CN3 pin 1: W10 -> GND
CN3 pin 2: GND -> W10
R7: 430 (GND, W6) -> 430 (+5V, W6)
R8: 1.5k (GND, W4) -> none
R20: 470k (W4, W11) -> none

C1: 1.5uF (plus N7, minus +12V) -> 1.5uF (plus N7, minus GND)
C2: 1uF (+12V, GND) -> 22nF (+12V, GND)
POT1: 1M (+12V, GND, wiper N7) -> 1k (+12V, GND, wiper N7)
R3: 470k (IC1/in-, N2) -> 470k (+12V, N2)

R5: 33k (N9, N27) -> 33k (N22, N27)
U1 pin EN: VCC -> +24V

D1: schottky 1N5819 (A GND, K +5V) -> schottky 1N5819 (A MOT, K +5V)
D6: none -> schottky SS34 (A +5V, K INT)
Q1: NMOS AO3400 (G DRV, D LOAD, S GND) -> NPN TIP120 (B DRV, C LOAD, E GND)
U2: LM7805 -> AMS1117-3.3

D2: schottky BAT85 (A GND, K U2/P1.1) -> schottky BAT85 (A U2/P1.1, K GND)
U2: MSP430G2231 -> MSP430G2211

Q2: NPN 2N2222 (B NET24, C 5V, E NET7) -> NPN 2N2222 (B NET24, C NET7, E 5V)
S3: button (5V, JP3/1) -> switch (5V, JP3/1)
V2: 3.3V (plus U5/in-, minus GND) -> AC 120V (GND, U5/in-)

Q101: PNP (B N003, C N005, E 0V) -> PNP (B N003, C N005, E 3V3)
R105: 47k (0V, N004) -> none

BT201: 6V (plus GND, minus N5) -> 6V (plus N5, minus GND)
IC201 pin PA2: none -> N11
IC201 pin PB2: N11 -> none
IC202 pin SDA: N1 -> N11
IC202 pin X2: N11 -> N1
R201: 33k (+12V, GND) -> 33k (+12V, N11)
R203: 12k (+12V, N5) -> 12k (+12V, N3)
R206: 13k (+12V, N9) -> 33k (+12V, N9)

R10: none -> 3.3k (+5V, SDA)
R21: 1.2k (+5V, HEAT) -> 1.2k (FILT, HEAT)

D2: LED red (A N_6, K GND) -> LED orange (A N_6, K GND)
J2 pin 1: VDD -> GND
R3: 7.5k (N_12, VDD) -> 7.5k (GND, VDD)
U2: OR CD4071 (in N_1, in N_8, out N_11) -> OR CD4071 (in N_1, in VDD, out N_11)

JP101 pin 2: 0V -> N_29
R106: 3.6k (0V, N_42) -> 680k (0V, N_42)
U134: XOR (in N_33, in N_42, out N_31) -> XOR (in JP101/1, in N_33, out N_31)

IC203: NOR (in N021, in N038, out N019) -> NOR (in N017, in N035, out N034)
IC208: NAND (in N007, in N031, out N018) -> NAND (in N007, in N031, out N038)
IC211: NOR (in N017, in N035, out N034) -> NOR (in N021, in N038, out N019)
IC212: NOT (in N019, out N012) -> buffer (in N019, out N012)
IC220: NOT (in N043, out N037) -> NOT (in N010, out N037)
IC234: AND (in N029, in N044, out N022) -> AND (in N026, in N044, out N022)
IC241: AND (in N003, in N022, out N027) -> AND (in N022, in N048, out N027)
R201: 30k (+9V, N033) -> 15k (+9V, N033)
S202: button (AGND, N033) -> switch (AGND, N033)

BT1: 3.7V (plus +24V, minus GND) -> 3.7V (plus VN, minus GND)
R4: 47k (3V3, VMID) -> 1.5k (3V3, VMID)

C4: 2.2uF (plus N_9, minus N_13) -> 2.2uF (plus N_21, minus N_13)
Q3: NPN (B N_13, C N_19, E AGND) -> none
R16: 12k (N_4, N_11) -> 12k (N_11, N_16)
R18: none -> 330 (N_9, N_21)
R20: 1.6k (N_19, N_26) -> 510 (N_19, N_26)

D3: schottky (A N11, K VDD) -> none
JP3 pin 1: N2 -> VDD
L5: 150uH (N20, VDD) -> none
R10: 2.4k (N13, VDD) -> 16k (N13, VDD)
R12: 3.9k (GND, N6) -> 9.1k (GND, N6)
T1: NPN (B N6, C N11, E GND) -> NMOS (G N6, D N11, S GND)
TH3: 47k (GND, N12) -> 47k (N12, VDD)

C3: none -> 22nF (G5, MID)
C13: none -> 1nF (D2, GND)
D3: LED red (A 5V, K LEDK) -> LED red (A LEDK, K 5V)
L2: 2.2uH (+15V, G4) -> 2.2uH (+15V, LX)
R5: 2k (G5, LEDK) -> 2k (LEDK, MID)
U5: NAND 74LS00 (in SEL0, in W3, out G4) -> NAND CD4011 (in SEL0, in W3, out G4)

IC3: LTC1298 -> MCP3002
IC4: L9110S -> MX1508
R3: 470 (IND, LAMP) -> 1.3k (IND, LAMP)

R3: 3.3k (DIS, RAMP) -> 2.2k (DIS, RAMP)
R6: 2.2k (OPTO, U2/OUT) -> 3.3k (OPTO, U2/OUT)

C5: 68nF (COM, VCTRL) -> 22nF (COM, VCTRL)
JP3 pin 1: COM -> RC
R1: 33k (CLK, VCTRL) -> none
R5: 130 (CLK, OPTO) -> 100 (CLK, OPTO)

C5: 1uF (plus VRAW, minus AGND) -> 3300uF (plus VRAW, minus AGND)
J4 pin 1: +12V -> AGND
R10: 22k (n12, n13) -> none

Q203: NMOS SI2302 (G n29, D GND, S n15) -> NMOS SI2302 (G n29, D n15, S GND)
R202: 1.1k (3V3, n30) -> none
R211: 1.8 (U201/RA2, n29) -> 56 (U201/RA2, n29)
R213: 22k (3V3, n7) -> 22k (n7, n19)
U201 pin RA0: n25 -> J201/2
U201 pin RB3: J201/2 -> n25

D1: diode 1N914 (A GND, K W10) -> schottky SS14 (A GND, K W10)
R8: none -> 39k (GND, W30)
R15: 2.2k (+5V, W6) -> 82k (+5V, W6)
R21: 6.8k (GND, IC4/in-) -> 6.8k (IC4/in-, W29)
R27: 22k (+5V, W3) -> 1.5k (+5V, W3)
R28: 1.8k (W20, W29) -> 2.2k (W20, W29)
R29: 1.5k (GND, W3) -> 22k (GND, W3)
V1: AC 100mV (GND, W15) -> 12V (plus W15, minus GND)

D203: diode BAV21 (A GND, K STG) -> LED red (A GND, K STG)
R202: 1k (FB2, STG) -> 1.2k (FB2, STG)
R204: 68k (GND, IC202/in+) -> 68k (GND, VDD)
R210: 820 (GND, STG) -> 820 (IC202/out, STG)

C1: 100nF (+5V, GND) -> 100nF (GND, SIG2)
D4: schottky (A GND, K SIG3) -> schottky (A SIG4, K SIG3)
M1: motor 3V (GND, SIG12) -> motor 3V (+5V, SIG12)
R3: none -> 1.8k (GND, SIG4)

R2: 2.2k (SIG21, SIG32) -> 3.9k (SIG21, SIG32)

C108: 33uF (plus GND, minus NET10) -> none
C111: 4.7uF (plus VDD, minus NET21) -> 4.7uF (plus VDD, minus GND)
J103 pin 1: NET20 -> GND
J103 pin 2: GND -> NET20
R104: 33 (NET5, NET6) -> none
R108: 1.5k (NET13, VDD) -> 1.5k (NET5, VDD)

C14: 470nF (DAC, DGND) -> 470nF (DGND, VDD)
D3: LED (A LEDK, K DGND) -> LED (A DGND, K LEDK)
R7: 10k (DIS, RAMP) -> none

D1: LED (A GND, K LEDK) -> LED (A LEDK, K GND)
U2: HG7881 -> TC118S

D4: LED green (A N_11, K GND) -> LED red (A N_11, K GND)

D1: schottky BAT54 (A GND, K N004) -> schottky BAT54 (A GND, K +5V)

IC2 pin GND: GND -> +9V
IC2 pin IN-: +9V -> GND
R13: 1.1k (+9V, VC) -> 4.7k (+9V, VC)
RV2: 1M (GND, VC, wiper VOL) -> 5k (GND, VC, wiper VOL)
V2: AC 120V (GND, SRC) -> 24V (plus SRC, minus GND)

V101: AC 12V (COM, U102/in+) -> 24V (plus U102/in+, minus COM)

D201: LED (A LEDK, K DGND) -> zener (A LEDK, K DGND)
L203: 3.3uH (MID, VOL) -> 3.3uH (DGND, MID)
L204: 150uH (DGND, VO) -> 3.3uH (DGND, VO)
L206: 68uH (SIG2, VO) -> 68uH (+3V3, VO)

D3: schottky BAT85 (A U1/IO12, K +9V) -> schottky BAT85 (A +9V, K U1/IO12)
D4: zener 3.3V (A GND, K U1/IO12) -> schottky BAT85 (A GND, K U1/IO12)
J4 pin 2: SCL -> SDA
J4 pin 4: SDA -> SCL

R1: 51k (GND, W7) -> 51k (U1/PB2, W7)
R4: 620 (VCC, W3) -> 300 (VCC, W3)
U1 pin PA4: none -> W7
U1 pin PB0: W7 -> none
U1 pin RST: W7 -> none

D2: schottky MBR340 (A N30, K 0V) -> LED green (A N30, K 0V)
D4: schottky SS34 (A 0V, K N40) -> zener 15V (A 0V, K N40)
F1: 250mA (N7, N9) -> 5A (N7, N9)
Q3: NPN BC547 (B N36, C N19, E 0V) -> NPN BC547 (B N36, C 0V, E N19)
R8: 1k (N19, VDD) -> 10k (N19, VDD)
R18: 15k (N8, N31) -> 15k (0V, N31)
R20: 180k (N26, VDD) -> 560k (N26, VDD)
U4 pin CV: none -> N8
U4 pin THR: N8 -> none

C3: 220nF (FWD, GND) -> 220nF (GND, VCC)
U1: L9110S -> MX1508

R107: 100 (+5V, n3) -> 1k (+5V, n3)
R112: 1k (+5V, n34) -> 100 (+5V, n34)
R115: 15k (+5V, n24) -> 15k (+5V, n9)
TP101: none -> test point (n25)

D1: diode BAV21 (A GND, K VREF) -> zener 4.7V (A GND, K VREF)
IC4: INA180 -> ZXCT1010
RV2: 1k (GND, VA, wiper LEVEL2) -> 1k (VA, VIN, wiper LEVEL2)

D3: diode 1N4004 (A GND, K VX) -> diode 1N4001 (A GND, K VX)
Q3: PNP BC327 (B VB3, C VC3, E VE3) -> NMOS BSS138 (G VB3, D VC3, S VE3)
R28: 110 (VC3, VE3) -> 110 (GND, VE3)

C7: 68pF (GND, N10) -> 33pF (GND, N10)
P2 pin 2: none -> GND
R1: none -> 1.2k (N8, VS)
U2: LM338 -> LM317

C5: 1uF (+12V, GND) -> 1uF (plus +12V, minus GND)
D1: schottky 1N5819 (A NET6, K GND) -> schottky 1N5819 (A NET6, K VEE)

━━━━━━━━

• Exercise description
From the listing above, the lines starting with the one that has "L204: 150uH (DGND, VO) -> 3.3uH (DGND, VO)" and running through the one that has "IC4: INA180 -> ZXCT1010" should be copied exactly, ends included.

• Exercise answer
L204: 150uH (DGND, VO) -> 3.3uH (DGND, VO)
L206: 68uH (SIG2, VO) -> 68uH (+3V3, VO)

D3: schottky BAT85 (A U1/IO12, K +9V) -> schottky BAT85 (A +9V, K U1/IO12)
D4: zener 3.3V (A GND, K U1/IO12) -> schottky BAT85 (A GND, K U1/IO12)
J4 pin 2: SCL -> SDA
J4 pin 4: SDA -> SCL

R1: 51k (GND, W7) -> 51k (U1/PB2, W7)
R4: 620 (VCC, W3) -> 300 (VCC, W3)
U1 pin PA4: none -> W7
U1 pin PB0: W7 -> none
U1 pin RST: W7 -> none

D2: schottky MBR340 (A N30, K 0V) -> LED green (A N30, K 0V)
D4: schottky SS34 (A 0V, K N40) -> zener 15V (A 0V, K N40)
F1: 250mA (N7, N9) -> 5A (N7, N9)
Q3: NPN BC547 (B N36, C N19, E 0V) -> NPN BC547 (B N36, C 0V, E N19)
R8: 1k (N19, VDD) -> 10k (N19, VDD)
R18: 15k (N8, N31) -> 15k (0V, N31)
R20: 180k (N26, VDD) -> 560k (N26, VDD)
U4 pin CV: none -> N8
U4 pin THR: N8 -> none

C3: 220nF (FWD, GND) -> 220nF (GND, VCC)
U1: L9110S -> MX1508

R107: 100 (+5V, n3) -> 1k (+5V, n3)
R112: 1k (+5V, n34) -> 100 (+5V, n34)
R115: 15k (+5V, n24) -> 15k (+5V, n9)
TP101: none -> test point (n25)

D1: diode BAV21 (A GND, K VREF) -> zener 4.7V (A GND, K VREF)
IC4: INA180 -> ZXCT1010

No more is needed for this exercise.